TASK STATEMENT
Copy out all of the data that follows, exactly as it appears.

[Items from a data source]
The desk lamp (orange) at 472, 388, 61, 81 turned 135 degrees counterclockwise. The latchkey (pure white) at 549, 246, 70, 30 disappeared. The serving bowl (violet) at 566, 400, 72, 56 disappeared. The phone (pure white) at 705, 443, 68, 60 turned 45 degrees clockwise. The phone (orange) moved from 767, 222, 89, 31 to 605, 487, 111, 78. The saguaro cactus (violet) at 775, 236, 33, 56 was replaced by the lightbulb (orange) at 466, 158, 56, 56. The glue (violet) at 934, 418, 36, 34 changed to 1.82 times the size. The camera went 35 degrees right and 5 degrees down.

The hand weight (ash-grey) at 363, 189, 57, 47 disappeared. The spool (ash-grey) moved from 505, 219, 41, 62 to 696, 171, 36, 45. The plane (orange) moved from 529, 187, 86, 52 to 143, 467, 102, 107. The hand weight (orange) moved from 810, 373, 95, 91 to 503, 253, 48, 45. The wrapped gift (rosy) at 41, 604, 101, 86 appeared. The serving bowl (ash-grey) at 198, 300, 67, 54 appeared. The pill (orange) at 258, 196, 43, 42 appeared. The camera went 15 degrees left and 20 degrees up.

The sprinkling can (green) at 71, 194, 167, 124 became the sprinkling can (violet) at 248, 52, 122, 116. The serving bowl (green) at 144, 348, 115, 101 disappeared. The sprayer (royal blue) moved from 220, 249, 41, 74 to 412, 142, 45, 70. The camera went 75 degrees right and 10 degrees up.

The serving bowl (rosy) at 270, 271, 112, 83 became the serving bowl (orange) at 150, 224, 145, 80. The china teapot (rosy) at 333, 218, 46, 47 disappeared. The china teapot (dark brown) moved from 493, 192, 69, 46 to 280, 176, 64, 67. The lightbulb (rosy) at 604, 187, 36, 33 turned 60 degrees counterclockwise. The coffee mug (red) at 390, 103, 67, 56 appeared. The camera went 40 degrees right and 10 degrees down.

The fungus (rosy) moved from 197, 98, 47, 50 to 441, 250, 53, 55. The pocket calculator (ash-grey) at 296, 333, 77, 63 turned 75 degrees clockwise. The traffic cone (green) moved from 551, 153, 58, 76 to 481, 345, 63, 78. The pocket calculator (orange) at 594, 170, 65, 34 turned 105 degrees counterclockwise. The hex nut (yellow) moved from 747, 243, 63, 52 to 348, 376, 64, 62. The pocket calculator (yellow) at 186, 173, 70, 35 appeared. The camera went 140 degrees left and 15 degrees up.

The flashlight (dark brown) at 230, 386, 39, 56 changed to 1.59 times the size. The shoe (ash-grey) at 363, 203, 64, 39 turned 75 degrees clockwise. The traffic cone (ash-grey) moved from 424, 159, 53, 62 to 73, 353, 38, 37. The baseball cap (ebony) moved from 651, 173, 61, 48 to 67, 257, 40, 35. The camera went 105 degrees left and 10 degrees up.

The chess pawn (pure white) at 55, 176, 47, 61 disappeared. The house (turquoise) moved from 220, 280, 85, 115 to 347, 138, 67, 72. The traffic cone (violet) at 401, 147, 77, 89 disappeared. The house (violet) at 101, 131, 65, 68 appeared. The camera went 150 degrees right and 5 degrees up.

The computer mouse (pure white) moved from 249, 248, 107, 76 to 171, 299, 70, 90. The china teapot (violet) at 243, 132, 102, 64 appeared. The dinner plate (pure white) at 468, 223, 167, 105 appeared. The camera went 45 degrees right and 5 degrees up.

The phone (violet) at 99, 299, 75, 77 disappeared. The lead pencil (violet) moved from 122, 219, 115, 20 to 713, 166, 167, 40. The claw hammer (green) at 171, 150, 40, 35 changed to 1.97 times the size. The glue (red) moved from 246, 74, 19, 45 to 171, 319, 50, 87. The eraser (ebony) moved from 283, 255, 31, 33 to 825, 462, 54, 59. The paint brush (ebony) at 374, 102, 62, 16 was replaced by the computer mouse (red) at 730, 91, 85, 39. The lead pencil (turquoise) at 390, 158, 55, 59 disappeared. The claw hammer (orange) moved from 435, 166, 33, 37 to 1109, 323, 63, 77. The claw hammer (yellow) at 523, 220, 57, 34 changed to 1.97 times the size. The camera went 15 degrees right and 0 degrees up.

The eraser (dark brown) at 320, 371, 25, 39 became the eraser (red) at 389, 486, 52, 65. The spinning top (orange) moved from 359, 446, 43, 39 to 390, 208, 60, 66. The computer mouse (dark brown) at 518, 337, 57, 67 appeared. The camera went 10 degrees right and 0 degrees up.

SOLUTION FOR THIS EXERCISE
The desk lamp (orange) at 472, 388, 61, 81 turned 135 degrees counterclockwise. The latchkey (pure white) at 549, 246, 70, 30 disappeared. The serving bowl (violet) at 566, 400, 72, 56 disappeared. The phone (pure white) at 705, 443, 68, 60 turned 45 degrees clockwise. The phone (orange) moved from 767, 222, 89, 31 to 605, 487, 111, 78. The saguaro cactus (violet) at 775, 236, 33, 56 was replaced by the lightbulb (orange) at 466, 158, 56, 56. The glue (violet) at 934, 418, 36, 34 changed to 1.82 times the size. The camera went 35 degrees right and 5 degrees down.

The hand weight (ash-grey) at 363, 189, 57, 47 disappeared. The spool (ash-grey) moved from 505, 219, 41, 62 to 696, 171, 36, 45. The plane (orange) moved from 529, 187, 86, 52 to 143, 467, 102, 107. The hand weight (orange) moved from 810, 373, 95, 91 to 503, 253, 48, 45. The wrapped gift (rosy) at 41, 604, 101, 86 appeared. The serving bowl (ash-grey) at 198, 300, 67, 54 appeared. The pill (orange) at 258, 196, 43, 42 appeared. The camera went 15 degrees left and 20 degrees up.

The sprinkling can (green) at 71, 194, 167, 124 became the sprinkling can (violet) at 248, 52, 122, 116. The serving bowl (green) at 144, 348, 115, 101 disappeared. The sprayer (royal blue) moved from 220, 249, 41, 74 to 412, 142, 45, 70. The camera went 75 degrees right and 10 degrees up.

The serving bowl (rosy) at 270, 271, 112, 83 became the serving bowl (orange) at 150, 224, 145, 80. The china teapot (rosy) at 333, 218, 46, 47 disappeared. The china teapot (dark brown) moved from 493, 192, 69, 46 to 280, 176, 64, 67. The lightbulb (rosy) at 604, 187, 36, 33 turned 60 degrees counterclockwise. The coffee mug (red) at 390, 103, 67, 56 appeared. The camera went 40 degrees right and 10 degrees down.

The fungus (rosy) moved from 197, 98, 47, 50 to 441, 250, 53, 55. The pocket calculator (ash-grey) at 296, 333, 77, 63 turned 75 degrees clockwise. The traffic cone (green) moved from 551, 153, 58, 76 to 481, 345, 63, 78. The pocket calculator (orange) at 594, 170, 65, 34 turned 105 degrees counterclockwise. The hex nut (yellow) moved from 747, 243, 63, 52 to 348, 376, 64, 62. The pocket calculator (yellow) at 186, 173, 70, 35 appeared. The camera went 140 degrees left and 15 degrees up.

The flashlight (dark brown) at 230, 386, 39, 56 changed to 1.59 times the size. The shoe (ash-grey) at 363, 203, 64, 39 turned 75 degrees clockwise. The traffic cone (ash-grey) moved from 424, 159, 53, 62 to 73, 353, 38, 37. The baseball cap (ebony) moved from 651, 173, 61, 48 to 67, 257, 40, 35. The camera went 105 degrees left and 10 degrees up.

The chess pawn (pure white) at 55, 176, 47, 61 disappeared. The house (turquoise) moved from 220, 280, 85, 115 to 347, 138, 67, 72. The traffic cone (violet) at 401, 147, 77, 89 disappeared. The house (violet) at 101, 131, 65, 68 appeared. The camera went 150 degrees right and 5 degrees up.

The computer mouse (pure white) moved from 249, 248, 107, 76 to 171, 299, 70, 90. The china teapot (violet) at 243, 132, 102, 64 appeared. The dinner plate (pure white) at 468, 223, 167, 105 appeared. The camera went 45 degrees right and 5 degrees up.

The phone (violet) at 99, 299, 75, 77 disappeared. The lead pencil (violet) moved from 122, 219, 115, 20 to 713, 166, 167, 40. The claw hammer (green) at 171, 150, 40, 35 changed to 1.97 times the size. The glue (red) moved from 246, 74, 19, 45 to 171, 319, 50, 87. The eraser (ebony) moved from 283, 255, 31, 33 to 825, 462, 54, 59. The paint brush (ebony) at 374, 102, 62, 16 was replaced by the computer mouse (red) at 730, 91, 85, 39. The lead pencil (turquoise) at 390, 158, 55, 59 disappeared. The claw hammer (orange) moved from 435, 166, 33, 37 to 1109, 323, 63, 77. The claw hammer (yellow) at 523, 220, 57, 34 changed to 1.97 times the size. The camera went 15 degrees right and 0 degrees up.

The eraser (dark brown) at 320, 371, 25, 39 became the eraser (red) at 389, 486, 52, 65. The spinning top (orange) moved from 359, 446, 43, 39 to 390, 208, 60, 66. The computer mouse (dark brown) at 518, 337, 57, 67 appeared. The camera went 10 degrees right and 0 degrees up.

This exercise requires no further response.